* _Exercise requirements_: Restate the records word for word. Include no pictures.
======== Supplied data
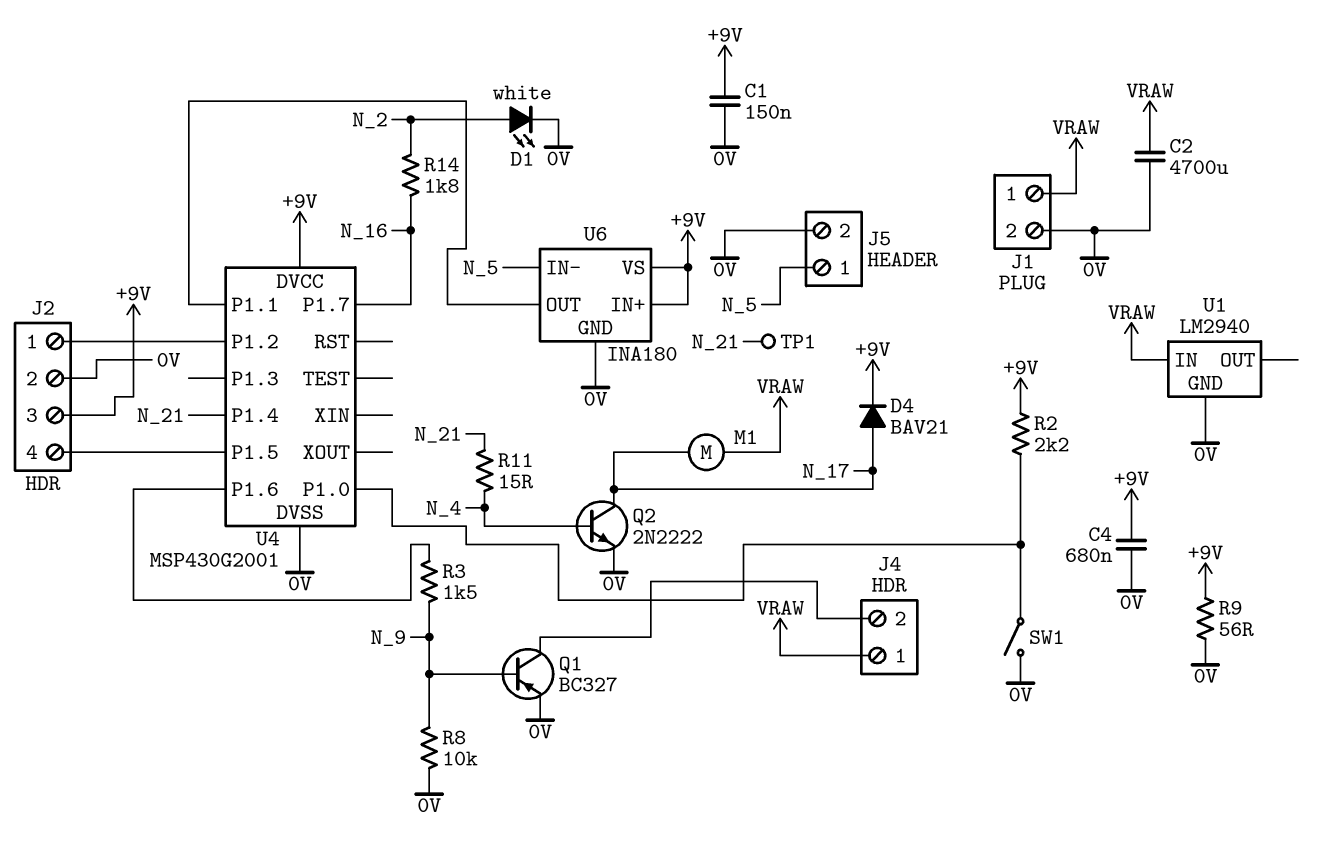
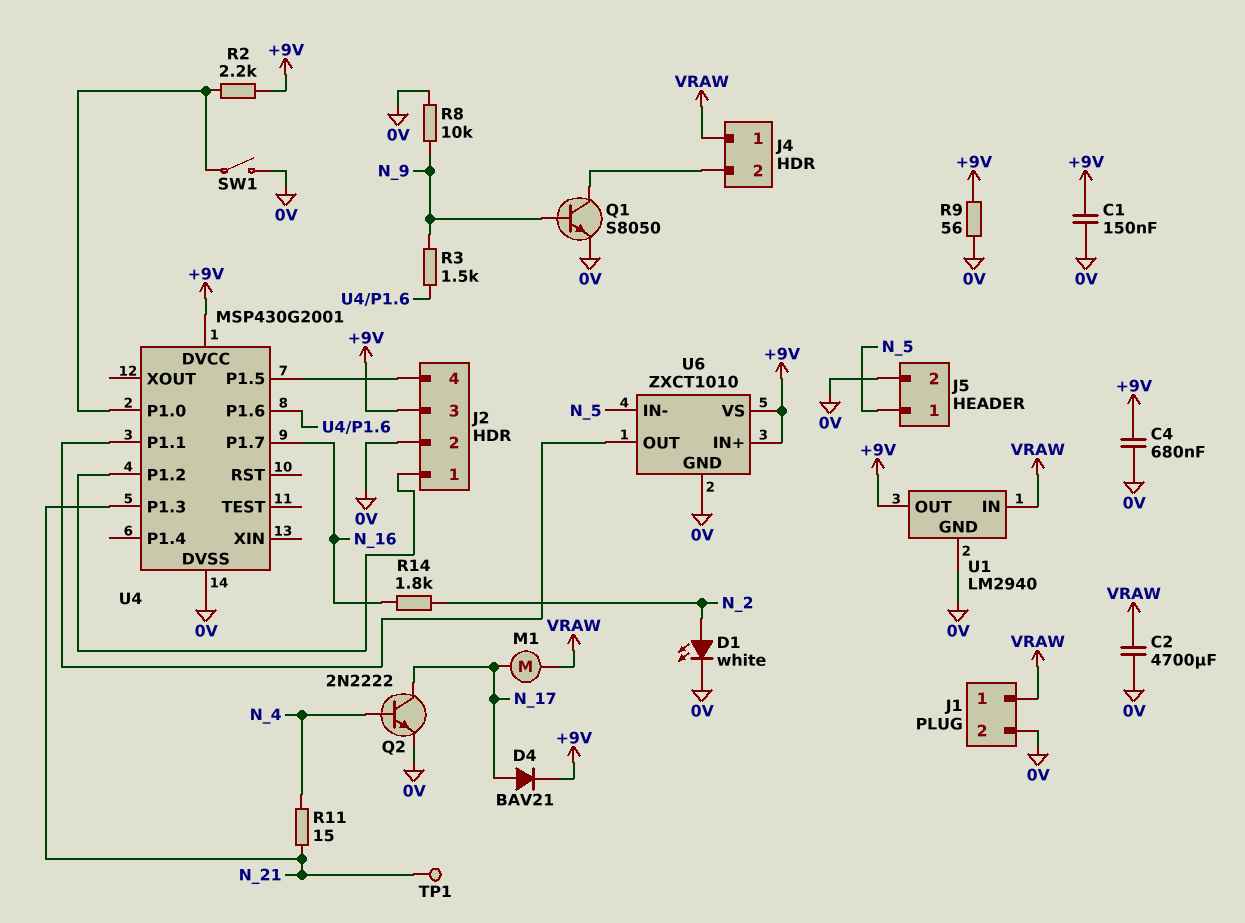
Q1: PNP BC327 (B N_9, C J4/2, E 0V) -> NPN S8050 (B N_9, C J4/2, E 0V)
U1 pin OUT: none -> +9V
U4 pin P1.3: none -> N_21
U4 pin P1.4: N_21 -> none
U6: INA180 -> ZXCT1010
================
* _Exercise answer_:
Q1: PNP BC327 (B N_9, C J4/2, E 0V) -> NPN S8050 (B N_9, C J4/2, E 0V)
U1 pin OUT: none -> +9V
U4 pin P1.3: none -> N_21
U4 pin P1.4: N_21 -> none
U6: INA180 -> ZXCT1010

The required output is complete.